[Drawing change detection data]
# # # # # # #

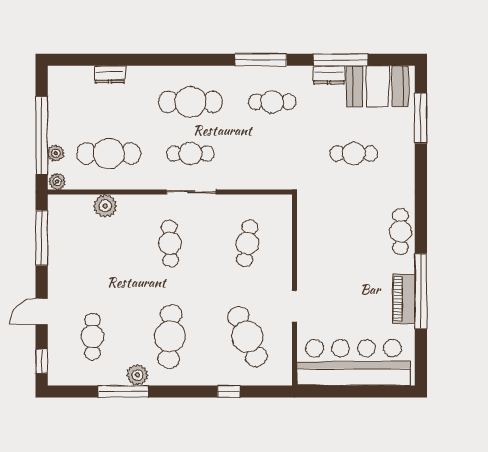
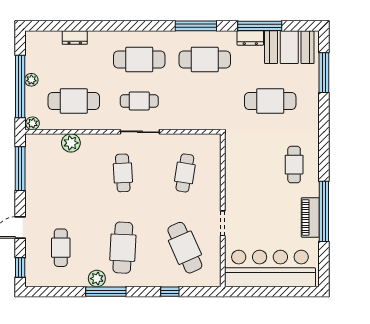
cafe table: (272, 102) -> (205, 59), width x1.37, depth x1.35
plant: (56, 153) -> (31, 80), moved
cafe table: (354, 154) -> (270, 101), width x1.37, depth x1.35
cafe table: (400, 231) -> (294, 165), moved
window: (123, 391) -> (106, 292), moved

# # # # # # #

[ASSIGNED TASK]:
The answer must be the lines from the one containing "plant: (56, 153) -> (31, 80), moved" through the last line of the records, copied exactly, with nothing else.

[EXERCISE SOLUTION]:
plant: (56, 153) -> (31, 80), moved
cafe table: (354, 154) -> (270, 101), width x1.37, depth x1.35
cafe table: (400, 231) -> (294, 165), moved
window: (123, 391) -> (106, 292), moved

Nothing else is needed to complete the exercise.